(Beginning of DATA EXCERPTS)

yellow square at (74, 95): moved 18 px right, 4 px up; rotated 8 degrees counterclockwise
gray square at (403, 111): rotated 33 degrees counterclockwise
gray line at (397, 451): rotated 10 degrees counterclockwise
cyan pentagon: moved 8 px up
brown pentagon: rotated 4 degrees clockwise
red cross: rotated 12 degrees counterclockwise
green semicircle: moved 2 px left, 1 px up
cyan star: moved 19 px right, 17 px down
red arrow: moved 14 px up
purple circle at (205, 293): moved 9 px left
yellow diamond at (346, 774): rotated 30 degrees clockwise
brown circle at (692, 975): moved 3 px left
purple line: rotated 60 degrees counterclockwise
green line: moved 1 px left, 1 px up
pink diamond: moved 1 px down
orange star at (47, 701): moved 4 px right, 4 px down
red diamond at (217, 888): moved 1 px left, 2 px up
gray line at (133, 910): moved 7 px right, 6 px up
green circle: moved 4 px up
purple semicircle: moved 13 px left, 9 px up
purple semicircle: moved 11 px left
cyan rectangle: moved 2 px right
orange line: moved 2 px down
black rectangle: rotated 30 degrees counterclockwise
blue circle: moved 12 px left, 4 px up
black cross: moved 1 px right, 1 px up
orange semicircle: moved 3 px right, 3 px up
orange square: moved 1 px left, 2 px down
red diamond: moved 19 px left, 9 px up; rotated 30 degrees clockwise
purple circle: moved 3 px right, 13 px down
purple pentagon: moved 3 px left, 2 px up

(End of DATA EXCERPTS)

• _WORK ITEM_
Would you reproduce the whole listing exactly as it stands?

• _COMPLETED EXERCISE_
yellow square at (74, 95): moved 18 px right, 4 px up; rotated 8 degrees counterclockwise
gray square at (403, 111): rotated 33 degrees counterclockwise
gray line at (397, 451): rotated 10 degrees counterclockwise
cyan pentagon: moved 8 px up
brown pentagon: rotated 4 degrees clockwise
red cross: rotated 12 degrees counterclockwise
green semicircle: moved 2 px left, 1 px up
cyan star: moved 19 px right, 17 px down
red arrow: moved 14 px up
purple circle at (205, 293): moved 9 px left
yellow diamond at (346, 774): rotated 30 degrees clockwise
brown circle at (692, 975): moved 3 px left
purple line: rotated 60 degrees counterclockwise
green line: moved 1 px left, 1 px up
pink diamond: moved 1 px down
orange star at (47, 701): moved 4 px right, 4 px down
red diamond at (217, 888): moved 1 px left, 2 px up
gray line at (133, 910): moved 7 px right, 6 px up
green circle: moved 4 px up
purple semicircle: moved 13 px left, 9 px up
purple semicircle: moved 11 px left
cyan rectangle: moved 2 px right
orange line: moved 2 px down
black rectangle: rotated 30 degrees counterclockwise
blue circle: moved 12 px left, 4 px up
black cross: moved 1 px right, 1 px up
orange semicircle: moved 3 px right, 3 px up
orange square: moved 1 px left, 2 px down
red diamond: moved 19 px left, 9 px up; rotated 30 degrees clockwise
purple circle: moved 3 px right, 13 px down
purple pentagon: moved 3 px left, 2 px up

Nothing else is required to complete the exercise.